### What you will do
Could you please write out each line of the records exactly, minus the pictures?

[Stored entries]
▶
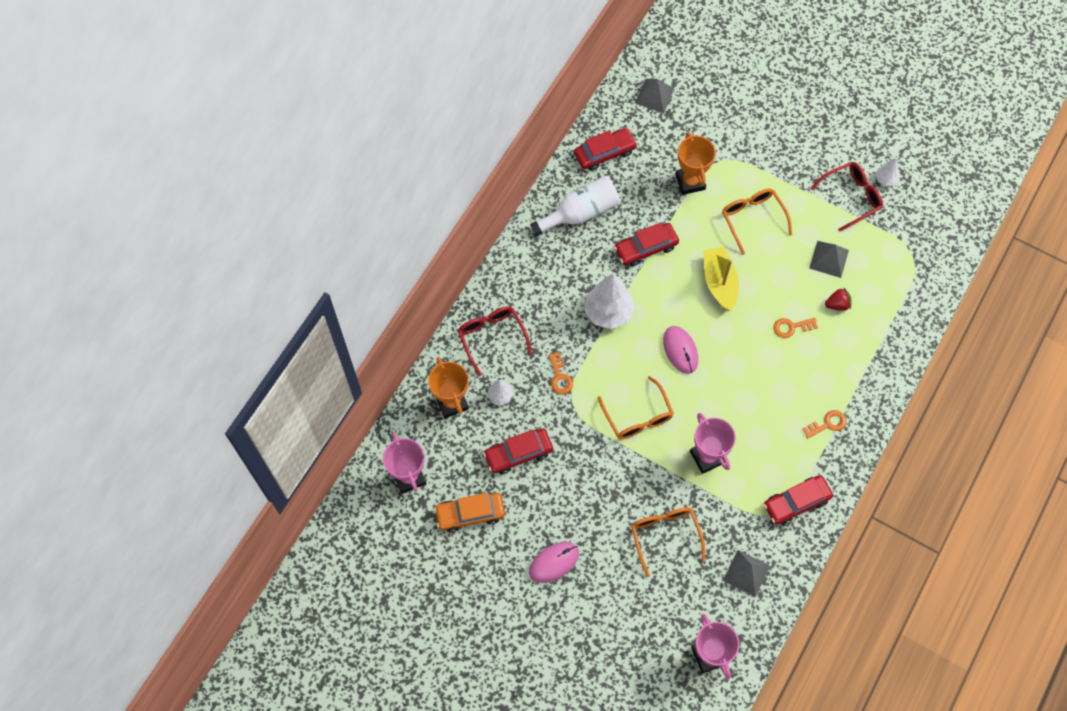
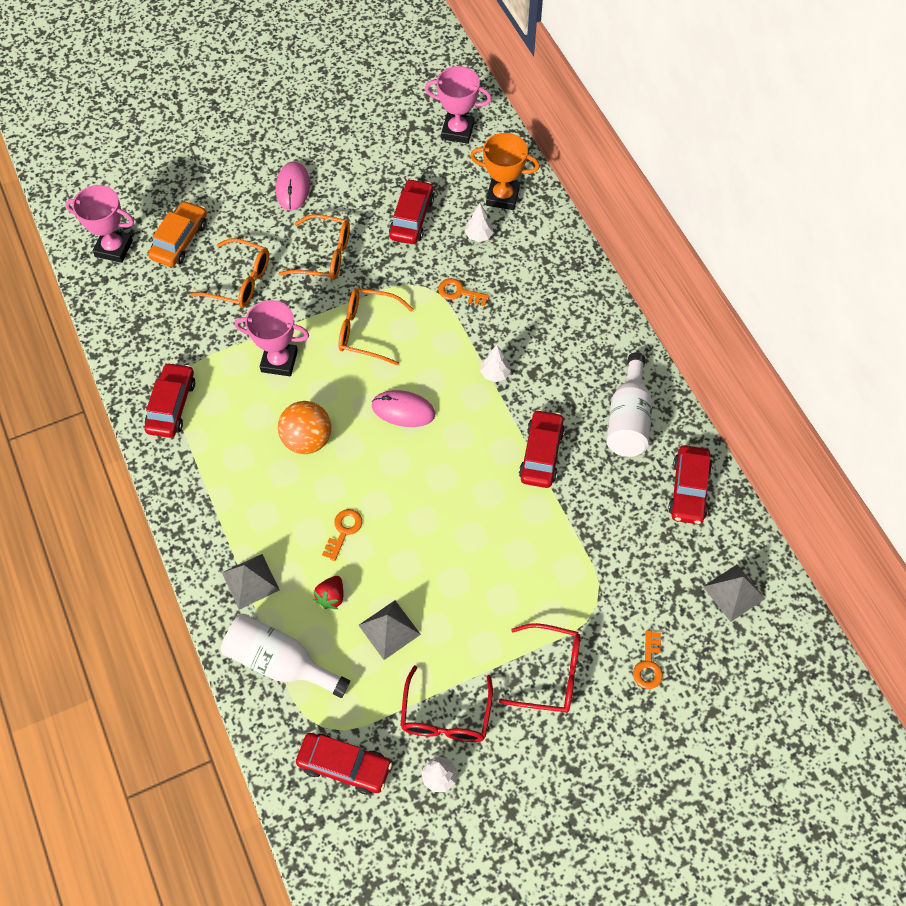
camera: 125 degrees right, 5 degrees down
(470, 514) = (387, 154): orange car -> orange car (180, 240)
(492, 338) = (543, 262): red glasses -> red glasses (549, 673)
(608, 312) = (495, 373): white tree -> white tree, size x0.50
(690, 182) = (591, 552): orange trophy -> none
(719, 282) = (448, 497): yellow boat -> none
(746, 573) = (150, 321): grey pyramid -> grey pyramid (250, 581)
(749, 394) = (307, 440): none -> orange ball
(752, 219) = (497, 584): orange glasses -> orange glasses (323, 255)
(827, 424) = (218, 489): orange key -> orange key (648, 664)
(898, 304) = (279, 662): none -> white bottle
(922, 230) = (344, 765): none -> red car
◀
### Task response
camera: 125 degrees right, 5 degrees down
(470, 514) = (387, 154): orange car -> orange car (180, 240)
(492, 338) = (543, 262): red glasses -> red glasses (549, 673)
(608, 312) = (495, 373): white tree -> white tree, size x0.50
(690, 182) = (591, 552): orange trophy -> none
(719, 282) = (448, 497): yellow boat -> none
(746, 573) = (150, 321): grey pyramid -> grey pyramid (250, 581)
(749, 394) = (307, 440): none -> orange ball
(752, 219) = (497, 584): orange glasses -> orange glasses (323, 255)
(827, 424) = (218, 489): orange key -> orange key (648, 664)
(898, 304) = (279, 662): none -> white bottle
(922, 230) = (344, 765): none -> red car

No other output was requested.